**WORK ORDER**
Turn every line of the material below into a numbered list, skipping the blank lines and leaving the pictures out.

Top of DATA FOR THIS EXERCISE

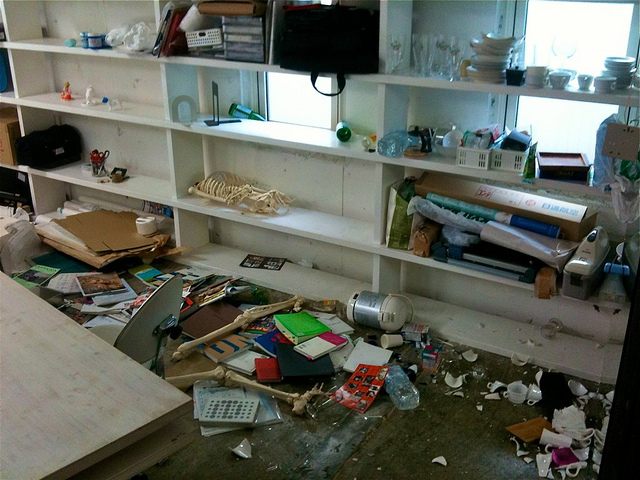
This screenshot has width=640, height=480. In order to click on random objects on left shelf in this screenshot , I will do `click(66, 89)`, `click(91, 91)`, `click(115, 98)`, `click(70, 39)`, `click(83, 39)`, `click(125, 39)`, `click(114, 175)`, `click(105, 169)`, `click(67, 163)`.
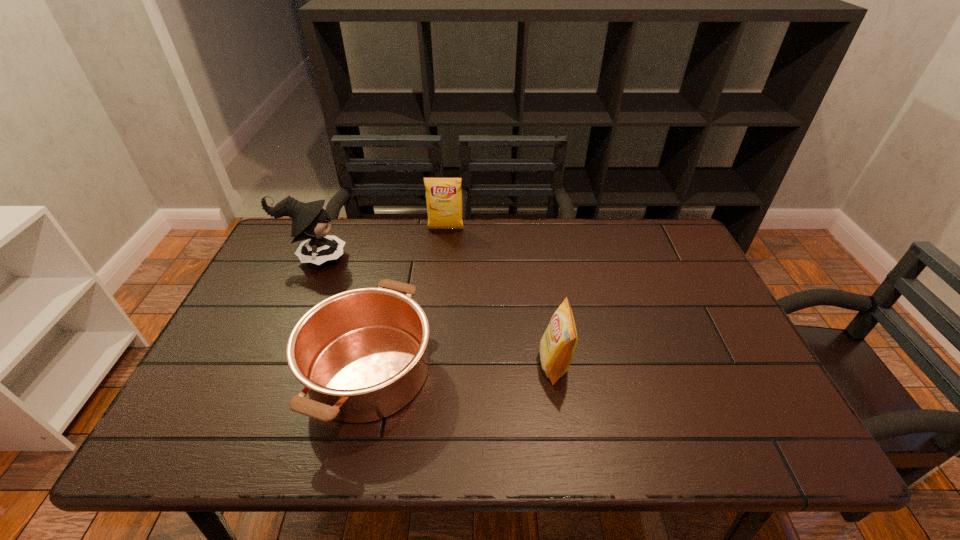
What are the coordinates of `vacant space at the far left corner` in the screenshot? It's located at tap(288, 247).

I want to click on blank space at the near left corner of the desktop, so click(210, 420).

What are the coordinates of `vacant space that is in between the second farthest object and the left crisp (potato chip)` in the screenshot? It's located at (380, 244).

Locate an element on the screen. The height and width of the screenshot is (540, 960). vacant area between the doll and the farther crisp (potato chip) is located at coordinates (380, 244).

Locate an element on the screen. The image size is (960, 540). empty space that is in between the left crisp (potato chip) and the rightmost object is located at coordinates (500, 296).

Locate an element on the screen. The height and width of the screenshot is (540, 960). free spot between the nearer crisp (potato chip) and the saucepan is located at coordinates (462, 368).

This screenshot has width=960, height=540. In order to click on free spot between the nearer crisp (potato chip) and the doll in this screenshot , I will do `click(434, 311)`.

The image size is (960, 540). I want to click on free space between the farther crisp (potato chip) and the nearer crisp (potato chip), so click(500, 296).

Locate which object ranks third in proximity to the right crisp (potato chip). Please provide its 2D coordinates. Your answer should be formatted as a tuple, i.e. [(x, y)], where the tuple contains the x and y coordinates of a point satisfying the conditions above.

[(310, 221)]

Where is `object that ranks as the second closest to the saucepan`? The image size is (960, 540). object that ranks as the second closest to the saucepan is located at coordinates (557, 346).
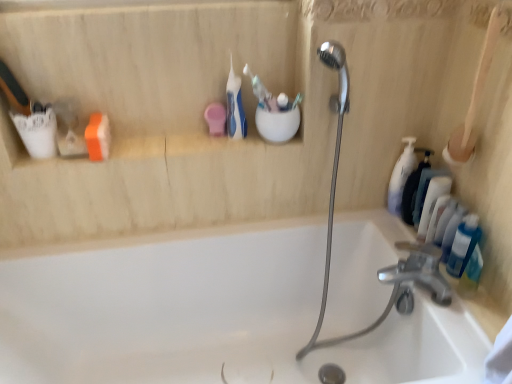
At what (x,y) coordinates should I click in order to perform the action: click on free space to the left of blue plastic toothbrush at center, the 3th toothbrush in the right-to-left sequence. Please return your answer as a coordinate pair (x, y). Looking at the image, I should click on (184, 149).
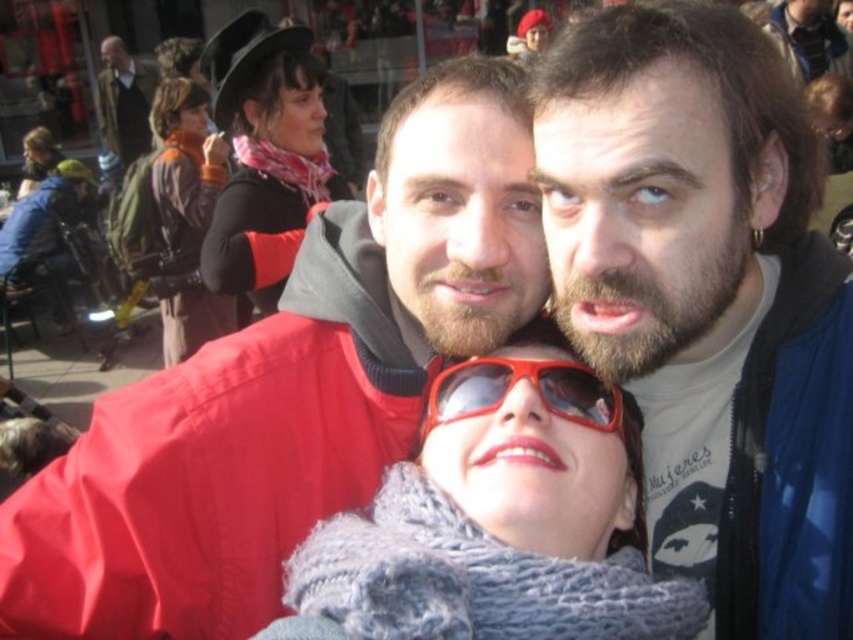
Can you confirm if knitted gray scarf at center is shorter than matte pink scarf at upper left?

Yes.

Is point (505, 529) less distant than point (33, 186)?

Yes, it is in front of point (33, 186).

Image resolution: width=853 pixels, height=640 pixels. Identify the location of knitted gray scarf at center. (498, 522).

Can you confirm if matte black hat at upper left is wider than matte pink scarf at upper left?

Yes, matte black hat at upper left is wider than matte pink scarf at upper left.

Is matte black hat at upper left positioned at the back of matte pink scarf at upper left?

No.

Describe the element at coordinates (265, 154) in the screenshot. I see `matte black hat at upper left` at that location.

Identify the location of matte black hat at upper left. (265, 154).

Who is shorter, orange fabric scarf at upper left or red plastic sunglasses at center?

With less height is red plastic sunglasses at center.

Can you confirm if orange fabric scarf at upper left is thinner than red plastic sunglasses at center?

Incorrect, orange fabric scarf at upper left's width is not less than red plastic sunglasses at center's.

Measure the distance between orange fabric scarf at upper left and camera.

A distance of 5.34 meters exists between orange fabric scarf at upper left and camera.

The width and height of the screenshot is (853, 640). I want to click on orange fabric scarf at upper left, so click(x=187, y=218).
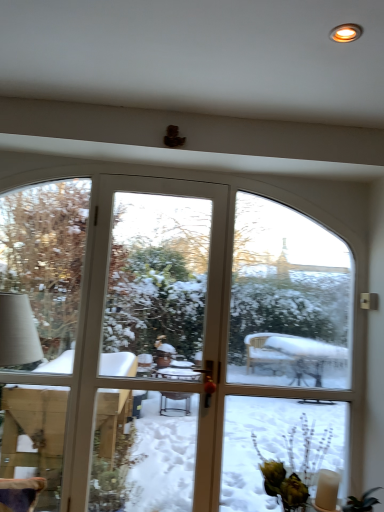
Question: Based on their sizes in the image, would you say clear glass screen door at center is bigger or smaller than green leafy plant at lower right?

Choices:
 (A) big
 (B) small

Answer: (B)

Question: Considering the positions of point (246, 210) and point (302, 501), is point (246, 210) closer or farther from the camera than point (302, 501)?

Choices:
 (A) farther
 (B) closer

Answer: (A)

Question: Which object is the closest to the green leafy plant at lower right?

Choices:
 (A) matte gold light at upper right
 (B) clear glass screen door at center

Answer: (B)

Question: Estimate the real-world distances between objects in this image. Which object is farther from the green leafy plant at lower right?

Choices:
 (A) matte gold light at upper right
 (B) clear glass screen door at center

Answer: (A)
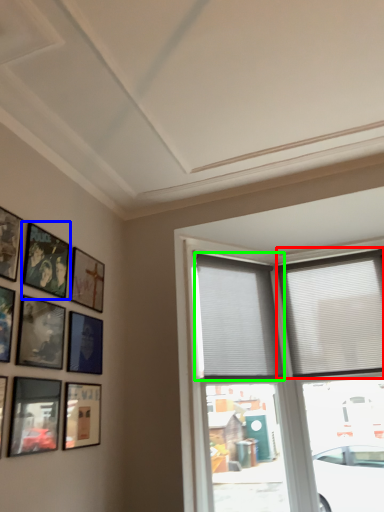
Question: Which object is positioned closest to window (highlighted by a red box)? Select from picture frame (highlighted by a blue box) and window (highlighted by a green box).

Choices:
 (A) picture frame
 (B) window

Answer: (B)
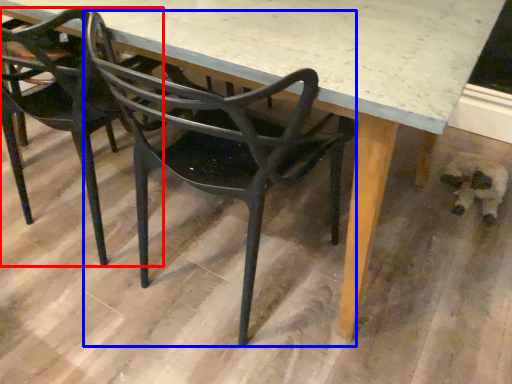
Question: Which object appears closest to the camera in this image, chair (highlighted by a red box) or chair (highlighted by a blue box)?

Bottom of DATA FOR THIS EXERCISE

**RESPONSE BELOW**
1. This screenshot has width=640, height=480. In order to click on random objects on left shelf in this screenshot , I will do `click(66, 89)`, `click(91, 91)`, `click(115, 98)`, `click(70, 39)`, `click(83, 39)`, `click(125, 39)`, `click(114, 175)`, `click(105, 169)`, `click(67, 163)`.
2. What are the coordinates of `vacant space at the far left corner` in the screenshot? It's located at tap(288, 247).
3. I want to click on blank space at the near left corner of the desktop, so click(210, 420).
4. What are the coordinates of `vacant space that is in between the second farthest object and the left crisp (potato chip)` in the screenshot? It's located at (380, 244).
5. Locate an element on the screen. The height and width of the screenshot is (540, 960). vacant area between the doll and the farther crisp (potato chip) is located at coordinates (380, 244).
6. Locate an element on the screen. The image size is (960, 540). empty space that is in between the left crisp (potato chip) and the rightmost object is located at coordinates (500, 296).
7. Locate an element on the screen. The height and width of the screenshot is (540, 960). free spot between the nearer crisp (potato chip) and the saucepan is located at coordinates (462, 368).
8. This screenshot has width=960, height=540. In order to click on free spot between the nearer crisp (potato chip) and the doll in this screenshot , I will do `click(434, 311)`.
9. The image size is (960, 540). I want to click on free space between the farther crisp (potato chip) and the nearer crisp (potato chip), so click(500, 296).
10. Locate which object ranks third in proximity to the right crisp (potato chip). Please provide its 2D coordinates. Your answer should be formatted as a tuple, i.e. [(x, y)], where the tuple contains the x and y coordinates of a point satisfying the conditions above.
11. [(310, 221)]
12. Where is `object that ranks as the second closest to the saucepan`? The image size is (960, 540). object that ranks as the second closest to the saucepan is located at coordinates (557, 346).
13. At what (x,y) coordinates should I click in order to perform the action: click on free space to the left of blue plastic toothbrush at center, the 3th toothbrush in the right-to-left sequence. Please return your answer as a coordinate pair (x, y). Looking at the image, I should click on (184, 149).
14. Can you confirm if knitted gray scarf at center is shorter than matte pink scarf at upper left?
15. Yes.
16. Is point (505, 529) less distant than point (33, 186)?
17. Yes, it is in front of point (33, 186).
18. Image resolution: width=853 pixels, height=640 pixels. Identify the location of knitted gray scarf at center. (498, 522).
19. Can you confirm if matte black hat at upper left is wider than matte pink scarf at upper left?
20. Yes, matte black hat at upper left is wider than matte pink scarf at upper left.
21. Is matte black hat at upper left positioned at the back of matte pink scarf at upper left?
22. No.
23. Describe the element at coordinates (265, 154) in the screenshot. I see `matte black hat at upper left` at that location.
24. Identify the location of matte black hat at upper left. (265, 154).
25. Who is shorter, orange fabric scarf at upper left or red plastic sunglasses at center?
26. With less height is red plastic sunglasses at center.
27. Can you confirm if orange fabric scarf at upper left is thinner than red plastic sunglasses at center?
28. Incorrect, orange fabric scarf at upper left's width is not less than red plastic sunglasses at center's.
29. Measure the distance between orange fabric scarf at upper left and camera.
30. A distance of 5.34 meters exists between orange fabric scarf at upper left and camera.
31. The width and height of the screenshot is (853, 640). I want to click on orange fabric scarf at upper left, so click(x=187, y=218).
32. Question: Based on their sizes in the image, would you say clear glass screen door at center is bigger or smaller than green leafy plant at lower right?
33. Choices:
34.  (A) big
35.  (B) small
36. Answer: (B)
37. Question: Considering the positions of point (246, 210) and point (302, 501), is point (246, 210) closer or farther from the camera than point (302, 501)?
38. Choices:
39.  (A) farther
40.  (B) closer
41. Answer: (A)
42. Question: Which object is the closest to the green leafy plant at lower right?
43. Choices:
44.  (A) matte gold light at upper right
45.  (B) clear glass screen door at center
46. Answer: (B)
47. Question: Estimate the real-world distances between objects in this image. Which object is farther from the green leafy plant at lower right?
48. Choices:
49.  (A) matte gold light at upper right
50.  (B) clear glass screen door at center
51. Answer: (A)
52. Question: Which object is positioned closest to window (highlighted by a red box)? Select from picture frame (highlighted by a blue box) and window (highlighted by a green box).
53. Choices:
54.  (A) picture frame
55.  (B) window
56. Answer: (B)
57. Question: Which object appears closest to the camera in this image, chair (highlighted by a red box) or chair (highlighted by a blue box)?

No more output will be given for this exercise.